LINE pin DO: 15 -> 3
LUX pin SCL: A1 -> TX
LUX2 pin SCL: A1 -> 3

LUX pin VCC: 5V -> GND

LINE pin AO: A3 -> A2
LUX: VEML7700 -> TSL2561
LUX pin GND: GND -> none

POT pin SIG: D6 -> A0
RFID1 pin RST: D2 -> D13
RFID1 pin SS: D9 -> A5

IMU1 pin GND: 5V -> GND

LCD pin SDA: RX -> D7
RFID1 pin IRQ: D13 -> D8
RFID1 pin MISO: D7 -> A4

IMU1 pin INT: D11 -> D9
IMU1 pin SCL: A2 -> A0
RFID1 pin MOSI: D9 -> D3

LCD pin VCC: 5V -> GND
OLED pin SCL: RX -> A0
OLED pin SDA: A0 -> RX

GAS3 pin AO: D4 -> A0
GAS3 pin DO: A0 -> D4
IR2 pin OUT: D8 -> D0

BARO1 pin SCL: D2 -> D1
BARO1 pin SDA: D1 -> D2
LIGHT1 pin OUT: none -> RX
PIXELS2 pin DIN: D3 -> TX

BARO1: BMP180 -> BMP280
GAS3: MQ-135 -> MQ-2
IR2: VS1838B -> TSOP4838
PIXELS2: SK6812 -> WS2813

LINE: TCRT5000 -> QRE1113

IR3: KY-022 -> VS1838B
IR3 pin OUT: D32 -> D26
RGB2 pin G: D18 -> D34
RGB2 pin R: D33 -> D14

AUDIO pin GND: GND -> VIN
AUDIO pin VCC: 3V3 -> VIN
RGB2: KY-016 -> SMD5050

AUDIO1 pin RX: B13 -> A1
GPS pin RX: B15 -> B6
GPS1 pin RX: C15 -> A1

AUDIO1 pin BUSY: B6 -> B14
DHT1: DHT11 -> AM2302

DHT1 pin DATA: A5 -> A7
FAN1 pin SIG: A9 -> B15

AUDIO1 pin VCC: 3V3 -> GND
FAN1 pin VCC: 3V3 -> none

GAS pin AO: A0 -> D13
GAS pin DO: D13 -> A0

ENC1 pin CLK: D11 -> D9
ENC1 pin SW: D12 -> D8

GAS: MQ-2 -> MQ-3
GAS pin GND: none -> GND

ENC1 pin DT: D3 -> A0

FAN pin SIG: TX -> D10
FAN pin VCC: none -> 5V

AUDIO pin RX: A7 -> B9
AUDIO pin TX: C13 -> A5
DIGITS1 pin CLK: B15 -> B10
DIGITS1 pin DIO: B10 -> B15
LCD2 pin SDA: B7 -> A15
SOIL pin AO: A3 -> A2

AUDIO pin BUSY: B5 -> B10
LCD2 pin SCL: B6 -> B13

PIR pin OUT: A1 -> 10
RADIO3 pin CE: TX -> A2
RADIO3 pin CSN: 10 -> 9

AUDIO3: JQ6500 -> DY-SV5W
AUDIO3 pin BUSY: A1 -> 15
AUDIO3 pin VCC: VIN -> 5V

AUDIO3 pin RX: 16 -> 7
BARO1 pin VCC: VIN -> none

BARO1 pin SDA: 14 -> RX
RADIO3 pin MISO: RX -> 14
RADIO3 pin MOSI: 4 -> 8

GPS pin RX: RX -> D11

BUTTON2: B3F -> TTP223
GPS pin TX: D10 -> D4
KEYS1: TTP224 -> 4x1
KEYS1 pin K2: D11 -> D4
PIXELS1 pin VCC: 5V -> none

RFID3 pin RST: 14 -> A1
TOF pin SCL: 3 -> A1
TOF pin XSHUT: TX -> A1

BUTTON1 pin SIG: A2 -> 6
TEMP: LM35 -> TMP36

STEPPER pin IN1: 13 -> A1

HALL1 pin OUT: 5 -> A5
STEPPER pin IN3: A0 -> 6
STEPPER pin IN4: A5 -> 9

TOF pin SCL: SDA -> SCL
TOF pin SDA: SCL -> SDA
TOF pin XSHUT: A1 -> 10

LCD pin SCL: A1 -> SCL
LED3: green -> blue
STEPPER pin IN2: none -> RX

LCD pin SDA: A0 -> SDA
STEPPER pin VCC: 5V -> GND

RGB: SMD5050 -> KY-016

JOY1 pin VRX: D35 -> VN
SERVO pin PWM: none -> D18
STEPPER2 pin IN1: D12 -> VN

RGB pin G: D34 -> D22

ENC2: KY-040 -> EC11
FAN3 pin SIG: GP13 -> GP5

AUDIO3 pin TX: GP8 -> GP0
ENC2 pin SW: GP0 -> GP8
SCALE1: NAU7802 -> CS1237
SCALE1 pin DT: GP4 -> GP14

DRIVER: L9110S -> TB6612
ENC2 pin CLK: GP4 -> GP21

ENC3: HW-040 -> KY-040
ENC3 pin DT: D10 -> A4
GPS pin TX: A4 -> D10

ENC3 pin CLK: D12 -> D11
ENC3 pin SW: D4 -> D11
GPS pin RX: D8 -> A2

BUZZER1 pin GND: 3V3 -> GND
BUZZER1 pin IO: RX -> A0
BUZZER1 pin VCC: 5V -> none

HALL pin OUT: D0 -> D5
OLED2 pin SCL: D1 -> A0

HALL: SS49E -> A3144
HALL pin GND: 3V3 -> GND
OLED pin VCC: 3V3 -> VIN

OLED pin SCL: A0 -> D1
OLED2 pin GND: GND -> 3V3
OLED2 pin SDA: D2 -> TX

PROBLEM DETAILS:
Return a copy of each line of the material that holds the word "MISO".

WRITTEN SOLUTION:
RFID1 pin MISO: D7 -> A4
RADIO3 pin MISO: RX -> 14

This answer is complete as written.